▶ [MATERIAL SHOWN]
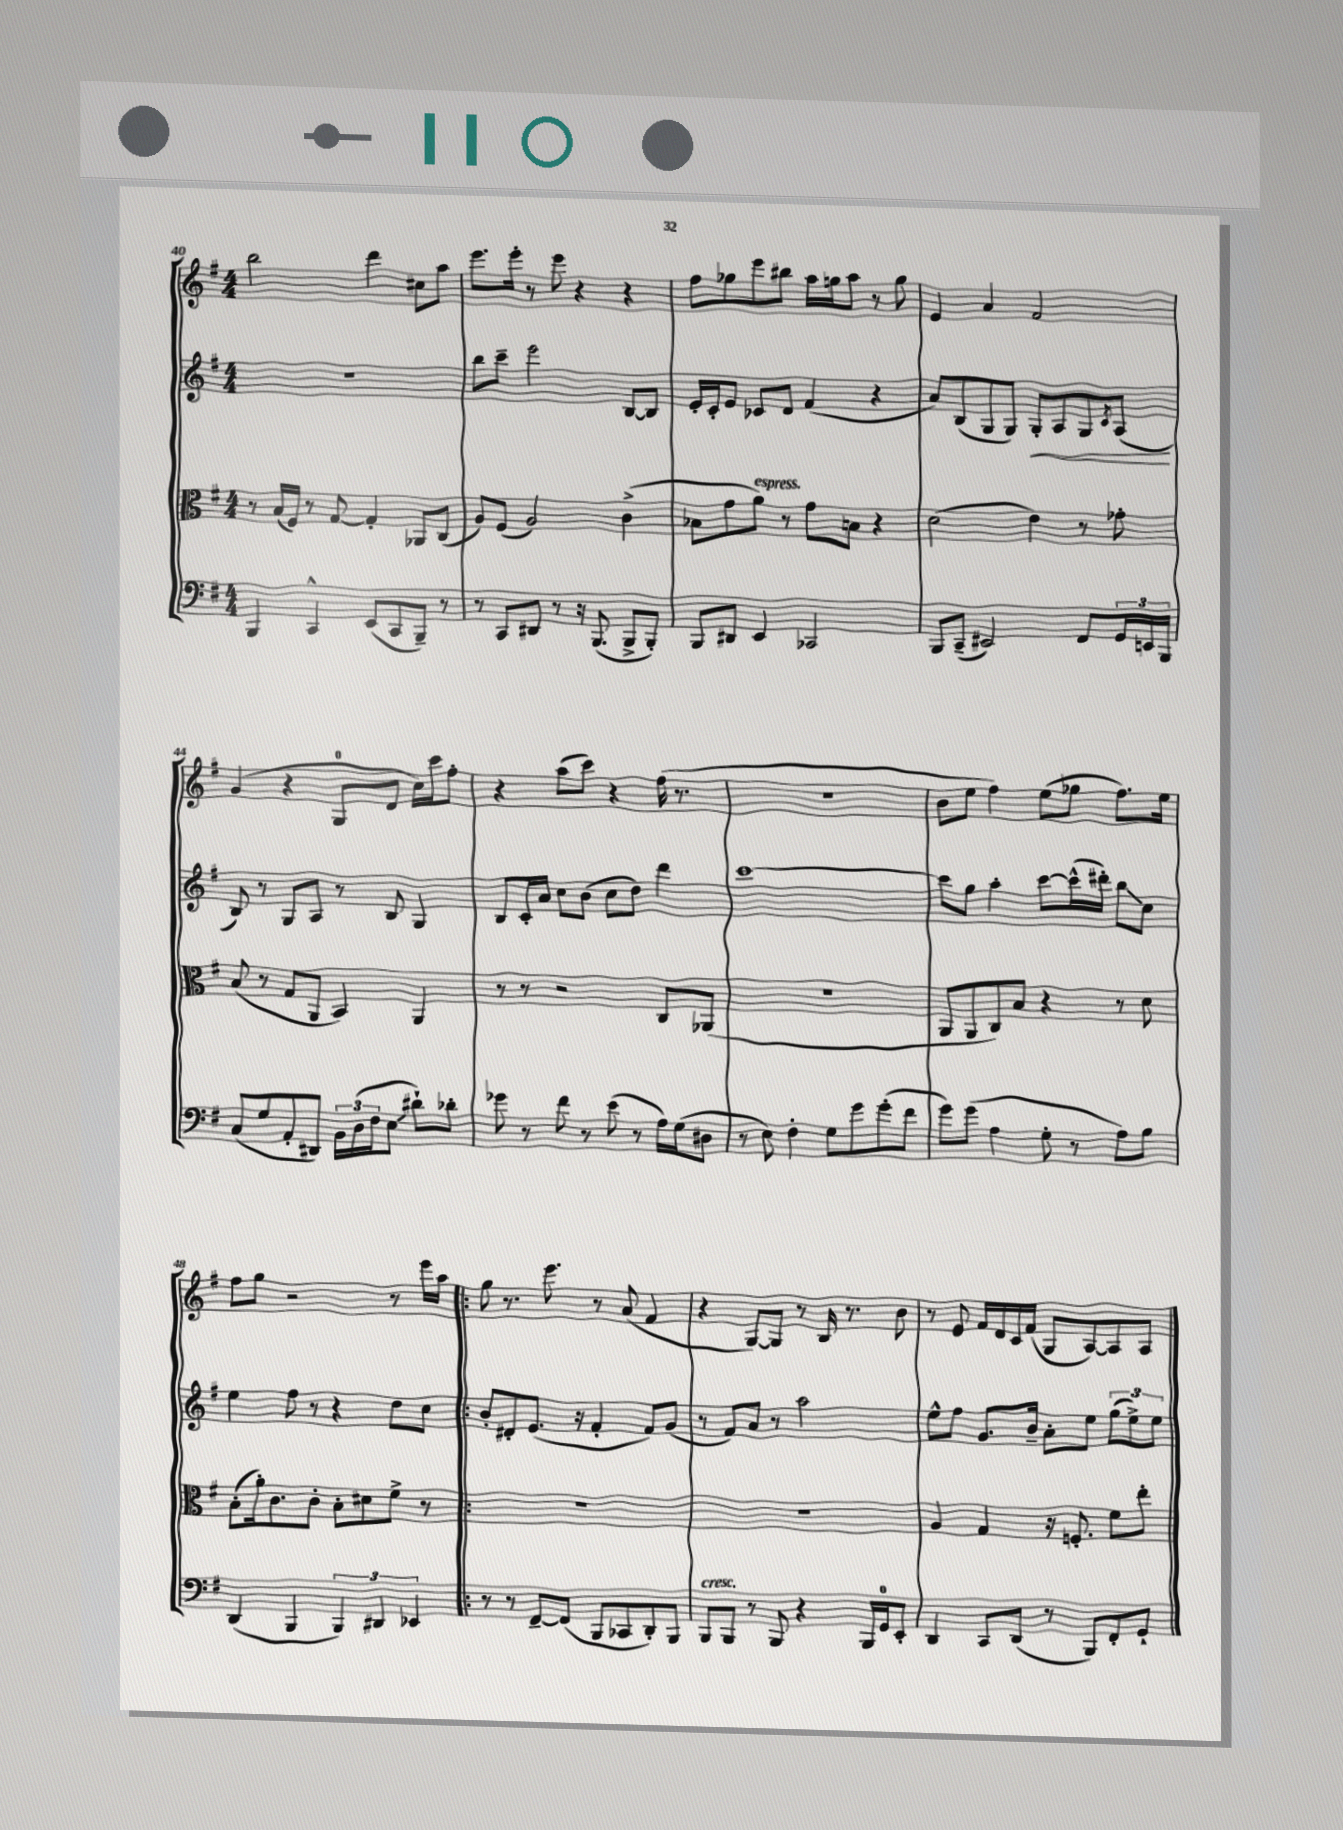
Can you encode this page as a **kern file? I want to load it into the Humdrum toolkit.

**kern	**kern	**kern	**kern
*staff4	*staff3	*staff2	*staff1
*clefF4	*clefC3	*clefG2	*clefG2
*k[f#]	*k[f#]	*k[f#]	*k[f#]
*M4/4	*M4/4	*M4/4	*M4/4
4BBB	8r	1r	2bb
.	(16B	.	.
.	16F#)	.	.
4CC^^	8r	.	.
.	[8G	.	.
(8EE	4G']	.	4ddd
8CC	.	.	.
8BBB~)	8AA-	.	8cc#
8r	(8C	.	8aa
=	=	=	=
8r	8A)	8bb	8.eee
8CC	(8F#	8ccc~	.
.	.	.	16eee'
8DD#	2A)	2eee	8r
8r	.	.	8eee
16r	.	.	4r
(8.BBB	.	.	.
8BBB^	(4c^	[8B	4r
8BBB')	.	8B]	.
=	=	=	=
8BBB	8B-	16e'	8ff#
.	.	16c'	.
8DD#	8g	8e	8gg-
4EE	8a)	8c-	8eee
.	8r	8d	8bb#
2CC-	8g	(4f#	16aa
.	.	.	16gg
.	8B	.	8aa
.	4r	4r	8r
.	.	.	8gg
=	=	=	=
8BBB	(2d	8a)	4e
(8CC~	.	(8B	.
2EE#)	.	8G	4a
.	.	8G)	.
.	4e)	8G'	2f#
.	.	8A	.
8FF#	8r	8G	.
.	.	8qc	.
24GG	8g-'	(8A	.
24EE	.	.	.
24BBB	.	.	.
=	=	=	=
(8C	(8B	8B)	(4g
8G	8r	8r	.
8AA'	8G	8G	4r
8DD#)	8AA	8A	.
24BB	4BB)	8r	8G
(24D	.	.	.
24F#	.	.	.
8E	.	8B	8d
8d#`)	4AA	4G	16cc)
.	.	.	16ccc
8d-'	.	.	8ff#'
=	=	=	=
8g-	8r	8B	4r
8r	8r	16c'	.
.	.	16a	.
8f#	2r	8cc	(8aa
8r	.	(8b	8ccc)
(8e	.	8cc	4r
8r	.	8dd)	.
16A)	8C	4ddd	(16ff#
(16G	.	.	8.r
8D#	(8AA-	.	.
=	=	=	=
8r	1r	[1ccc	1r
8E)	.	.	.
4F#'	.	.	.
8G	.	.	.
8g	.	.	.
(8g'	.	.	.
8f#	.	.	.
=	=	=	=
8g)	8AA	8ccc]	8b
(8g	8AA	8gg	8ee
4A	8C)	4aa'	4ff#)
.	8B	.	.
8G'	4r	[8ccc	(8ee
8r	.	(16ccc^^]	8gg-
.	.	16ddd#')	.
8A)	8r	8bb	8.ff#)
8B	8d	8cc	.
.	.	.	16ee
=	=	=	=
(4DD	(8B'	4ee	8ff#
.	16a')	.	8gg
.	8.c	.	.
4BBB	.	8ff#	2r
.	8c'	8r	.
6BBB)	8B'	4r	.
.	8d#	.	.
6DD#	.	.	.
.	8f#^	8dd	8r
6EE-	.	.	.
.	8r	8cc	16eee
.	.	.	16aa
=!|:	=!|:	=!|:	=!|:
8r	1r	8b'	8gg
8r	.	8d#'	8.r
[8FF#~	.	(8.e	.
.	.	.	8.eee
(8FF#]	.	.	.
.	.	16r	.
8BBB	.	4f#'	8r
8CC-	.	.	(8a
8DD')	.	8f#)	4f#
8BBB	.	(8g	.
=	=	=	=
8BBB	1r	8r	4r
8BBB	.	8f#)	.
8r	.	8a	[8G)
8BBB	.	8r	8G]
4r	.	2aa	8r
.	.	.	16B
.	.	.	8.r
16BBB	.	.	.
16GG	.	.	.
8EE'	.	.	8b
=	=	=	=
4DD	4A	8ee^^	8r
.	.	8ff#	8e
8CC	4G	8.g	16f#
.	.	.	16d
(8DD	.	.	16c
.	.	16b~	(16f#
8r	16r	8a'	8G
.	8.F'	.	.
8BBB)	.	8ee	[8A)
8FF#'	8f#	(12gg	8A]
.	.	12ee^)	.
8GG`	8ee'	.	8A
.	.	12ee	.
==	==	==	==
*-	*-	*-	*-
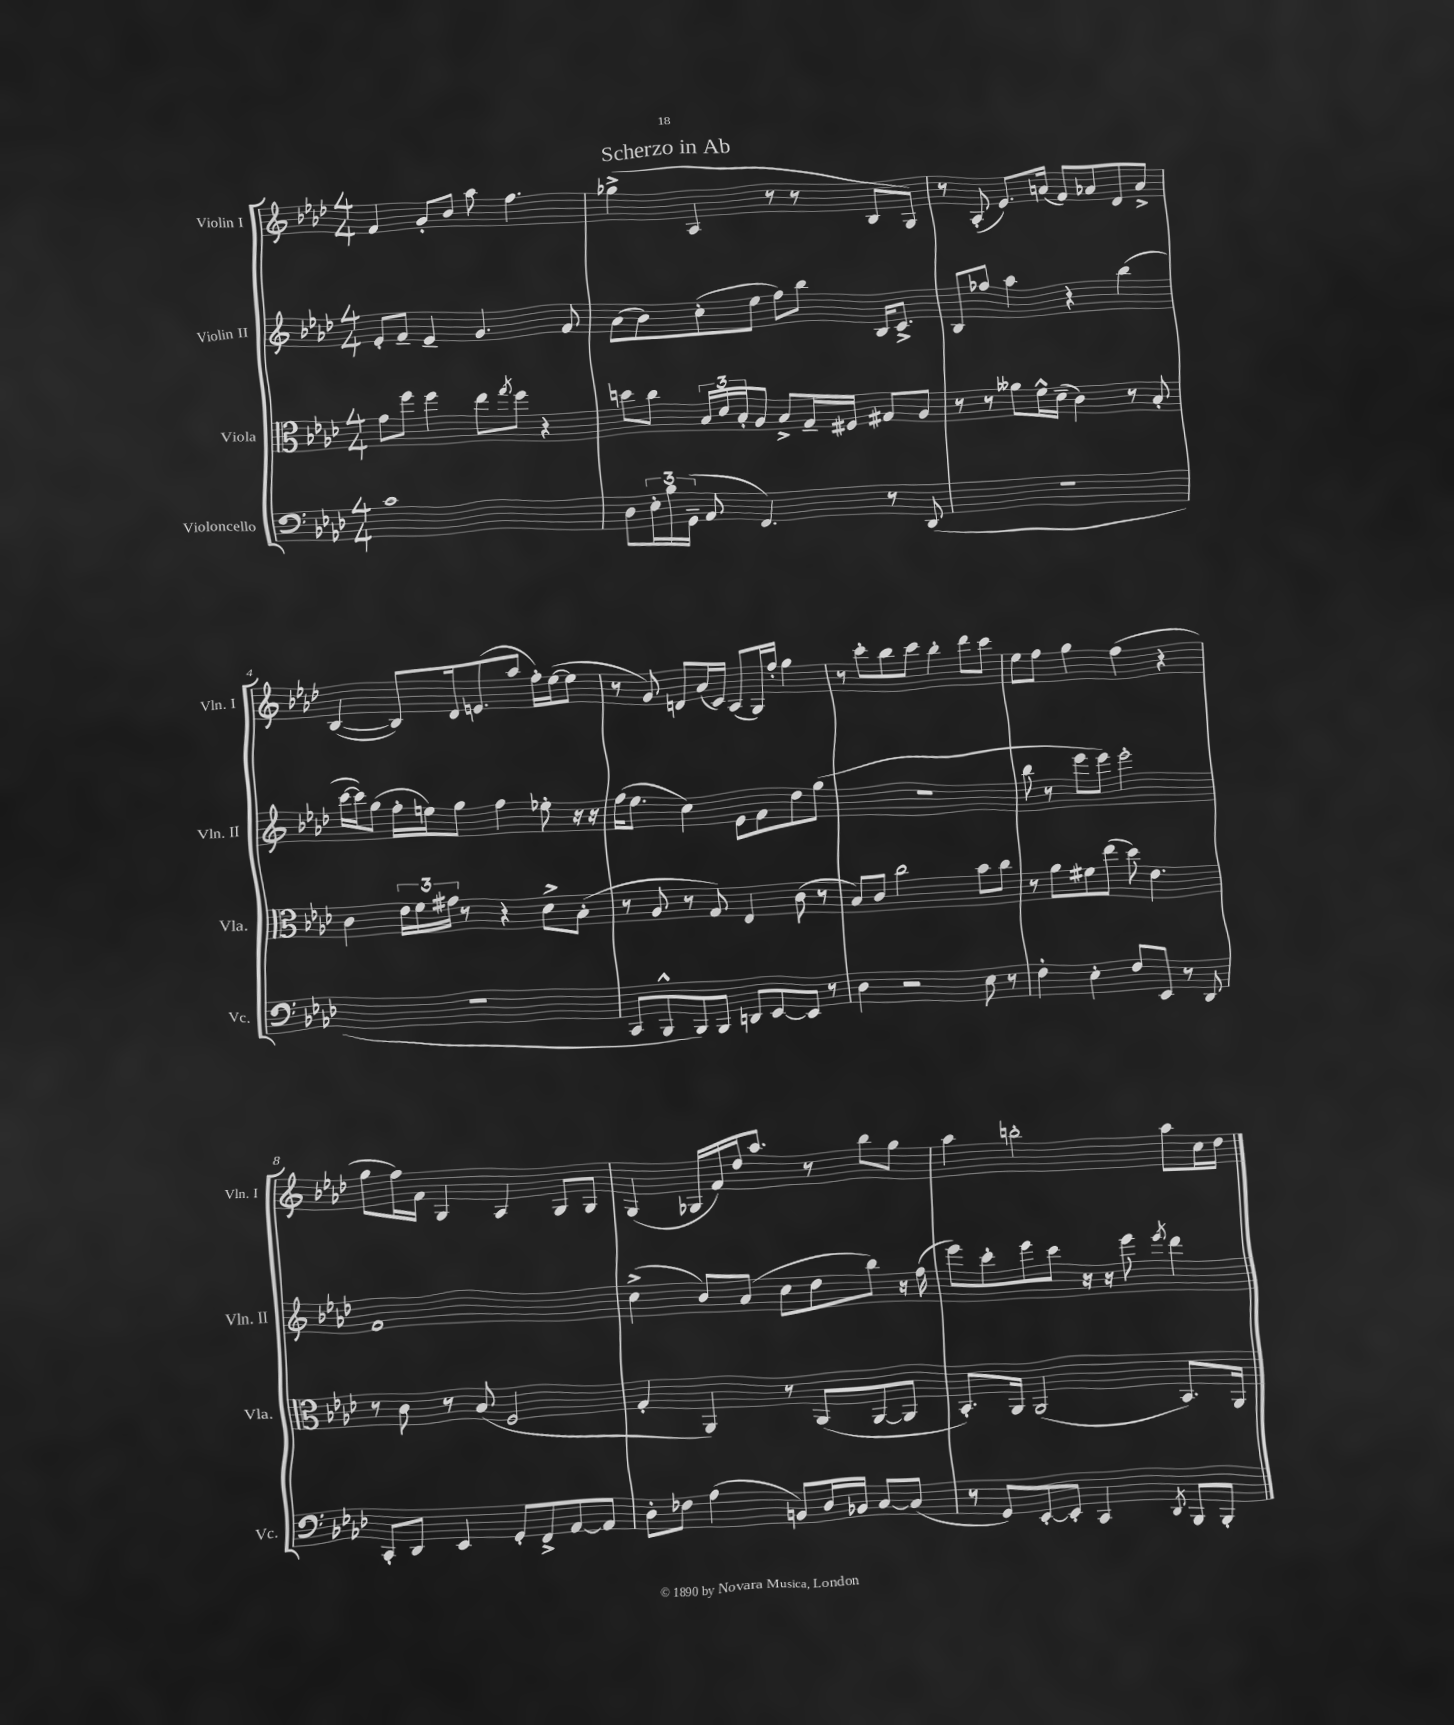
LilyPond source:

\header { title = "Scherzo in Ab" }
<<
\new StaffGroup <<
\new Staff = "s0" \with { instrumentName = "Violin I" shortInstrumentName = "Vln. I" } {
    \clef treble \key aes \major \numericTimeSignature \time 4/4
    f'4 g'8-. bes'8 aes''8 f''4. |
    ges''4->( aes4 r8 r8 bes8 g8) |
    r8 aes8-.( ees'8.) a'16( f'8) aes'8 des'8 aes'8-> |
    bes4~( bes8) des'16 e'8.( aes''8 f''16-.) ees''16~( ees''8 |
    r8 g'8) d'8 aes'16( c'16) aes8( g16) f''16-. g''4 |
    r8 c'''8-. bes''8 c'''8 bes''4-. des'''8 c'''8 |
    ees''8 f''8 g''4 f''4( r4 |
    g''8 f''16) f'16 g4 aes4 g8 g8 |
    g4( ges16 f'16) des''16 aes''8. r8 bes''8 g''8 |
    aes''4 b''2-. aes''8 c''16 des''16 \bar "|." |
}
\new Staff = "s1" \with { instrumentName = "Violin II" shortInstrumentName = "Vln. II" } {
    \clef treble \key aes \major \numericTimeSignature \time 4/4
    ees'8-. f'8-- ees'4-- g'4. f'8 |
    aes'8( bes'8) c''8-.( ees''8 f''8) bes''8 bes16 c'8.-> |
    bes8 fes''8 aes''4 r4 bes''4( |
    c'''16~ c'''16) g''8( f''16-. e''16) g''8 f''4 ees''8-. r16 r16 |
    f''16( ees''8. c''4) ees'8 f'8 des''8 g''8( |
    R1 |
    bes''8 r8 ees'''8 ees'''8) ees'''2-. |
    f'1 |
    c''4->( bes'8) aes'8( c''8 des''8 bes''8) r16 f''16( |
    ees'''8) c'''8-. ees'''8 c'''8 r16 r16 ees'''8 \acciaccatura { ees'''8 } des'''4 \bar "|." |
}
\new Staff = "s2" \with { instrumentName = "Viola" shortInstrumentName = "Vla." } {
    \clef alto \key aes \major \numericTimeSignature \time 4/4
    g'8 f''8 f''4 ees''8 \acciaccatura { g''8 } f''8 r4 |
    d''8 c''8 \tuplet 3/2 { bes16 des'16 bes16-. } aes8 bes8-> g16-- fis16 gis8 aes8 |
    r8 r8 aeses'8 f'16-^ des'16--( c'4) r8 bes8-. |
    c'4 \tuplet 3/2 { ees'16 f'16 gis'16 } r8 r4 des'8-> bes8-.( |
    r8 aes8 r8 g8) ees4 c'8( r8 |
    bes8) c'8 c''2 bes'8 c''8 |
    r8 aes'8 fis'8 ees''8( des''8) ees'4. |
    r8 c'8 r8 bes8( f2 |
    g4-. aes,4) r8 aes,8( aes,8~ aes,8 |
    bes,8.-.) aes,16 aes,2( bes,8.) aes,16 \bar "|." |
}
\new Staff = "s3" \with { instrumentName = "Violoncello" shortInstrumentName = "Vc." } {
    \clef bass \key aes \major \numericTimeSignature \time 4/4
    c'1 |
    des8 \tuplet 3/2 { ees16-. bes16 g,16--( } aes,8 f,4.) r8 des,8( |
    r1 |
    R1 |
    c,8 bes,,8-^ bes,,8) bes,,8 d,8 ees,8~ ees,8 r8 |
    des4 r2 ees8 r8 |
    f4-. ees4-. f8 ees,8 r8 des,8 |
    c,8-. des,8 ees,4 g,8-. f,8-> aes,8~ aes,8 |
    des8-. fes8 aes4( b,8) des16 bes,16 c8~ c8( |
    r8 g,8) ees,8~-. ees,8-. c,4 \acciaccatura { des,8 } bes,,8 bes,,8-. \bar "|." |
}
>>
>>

▶ [SHORT TASK]
Extract each line above that contains the string "acciaccatura", copying those lines unchanged.

▶ [TASK ANSWER]
    ees'''8) c'''8-. ees'''8 c'''8 r16 r16 ees'''8 \acciaccatura { ees'''8 } des'''4 \bar "|." |
    g'8 f''8 f''4 ees''8 \acciaccatura { g''8 } f''8 r4 |
    r8 g,8) ees,8~-. ees,8-. c,4 \acciaccatura { des,8 } bes,,8 bes,,8-. \bar "|." |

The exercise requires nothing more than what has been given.